───── TASK MATERIAL ─────
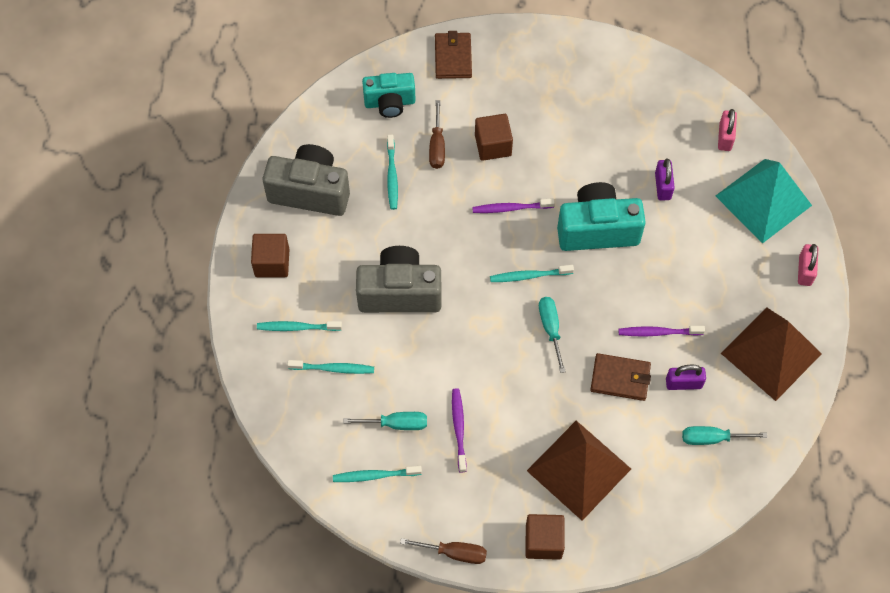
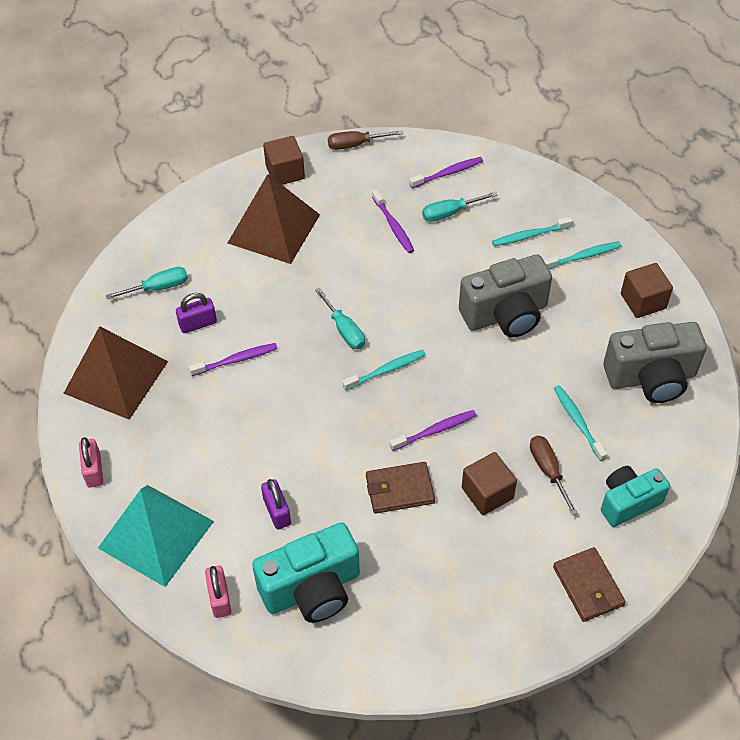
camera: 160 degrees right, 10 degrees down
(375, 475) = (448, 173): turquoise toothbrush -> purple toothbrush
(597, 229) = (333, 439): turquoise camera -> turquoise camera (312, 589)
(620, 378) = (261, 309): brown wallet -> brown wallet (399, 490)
─────
───── TASK MATERIAL ─────
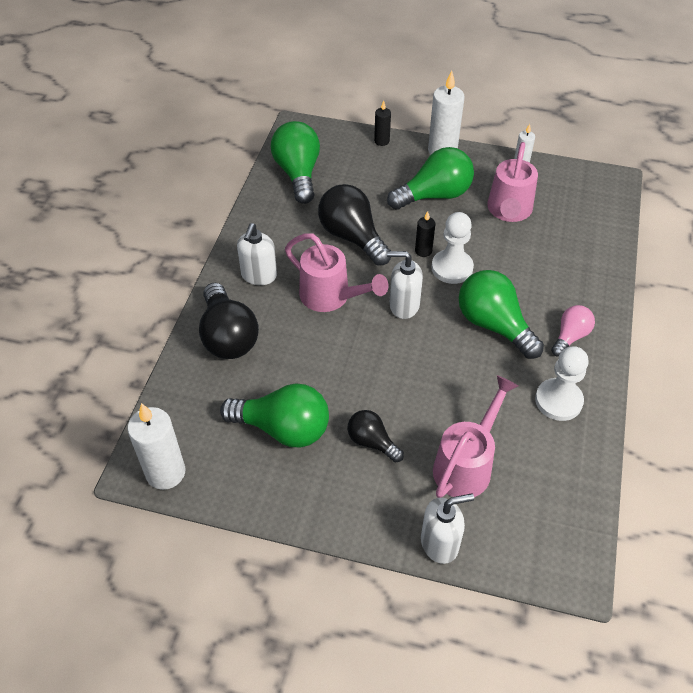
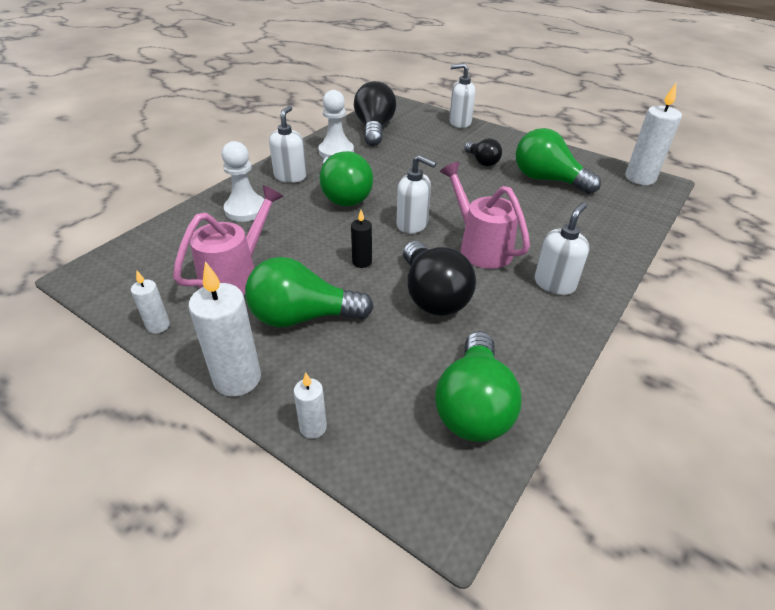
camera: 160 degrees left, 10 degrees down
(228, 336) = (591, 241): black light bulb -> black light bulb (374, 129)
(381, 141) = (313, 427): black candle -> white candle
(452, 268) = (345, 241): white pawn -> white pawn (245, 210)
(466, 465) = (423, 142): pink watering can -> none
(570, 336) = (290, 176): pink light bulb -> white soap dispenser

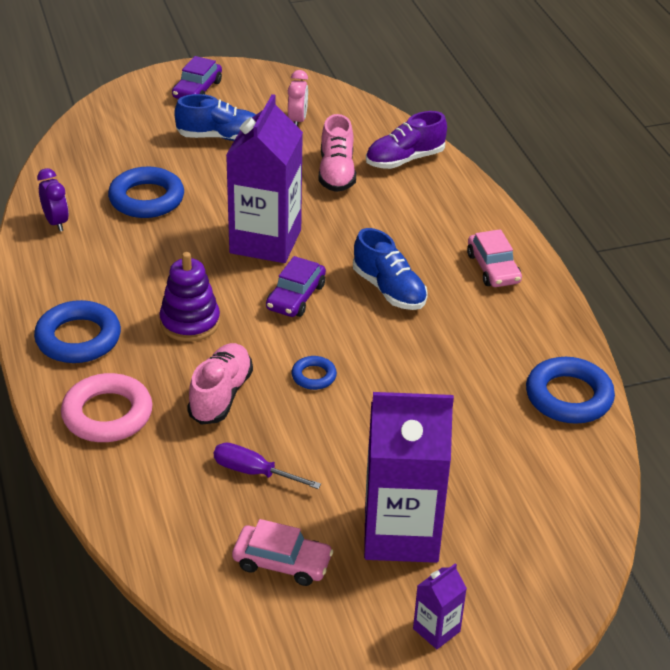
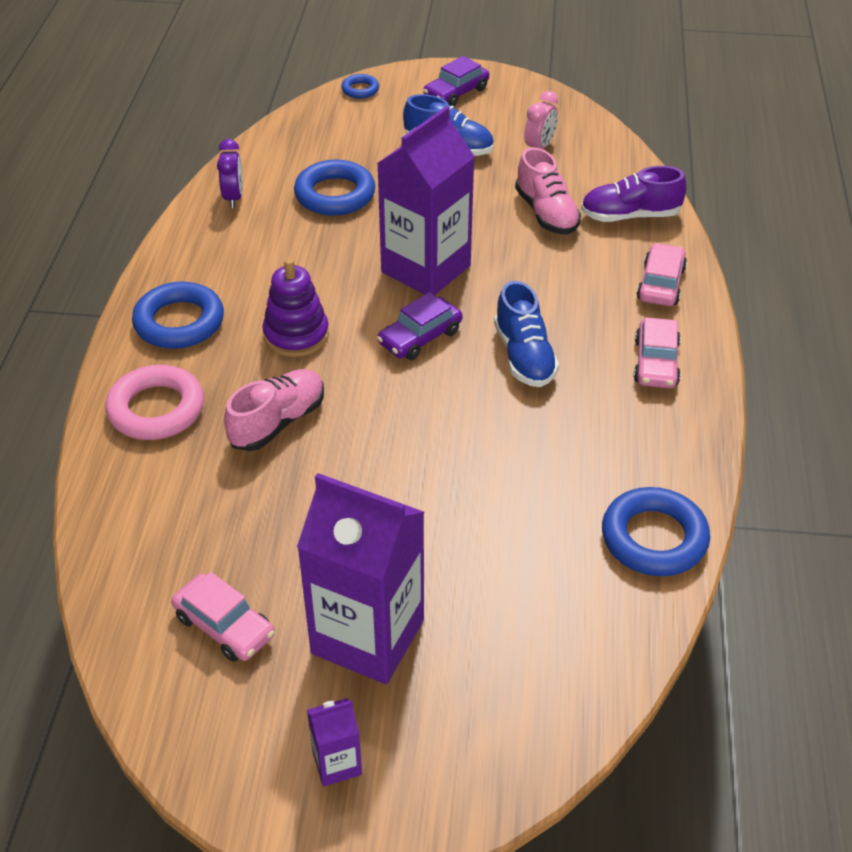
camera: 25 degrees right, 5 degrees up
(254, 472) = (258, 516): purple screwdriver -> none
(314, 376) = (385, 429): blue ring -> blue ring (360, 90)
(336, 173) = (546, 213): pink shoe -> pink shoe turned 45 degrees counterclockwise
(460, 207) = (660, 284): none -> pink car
─────
TASK REQUIREMENTS: Reproduce, word for word and in full, only the lines above that start at the line with "(314, 376) = (385, 429): blue" and run through the line with "(460, 207) = (660, 284): none -> pink car", both ends included.

RESPONSE AREA:
(314, 376) = (385, 429): blue ring -> blue ring (360, 90)
(336, 173) = (546, 213): pink shoe -> pink shoe turned 45 degrees counterclockwise
(460, 207) = (660, 284): none -> pink car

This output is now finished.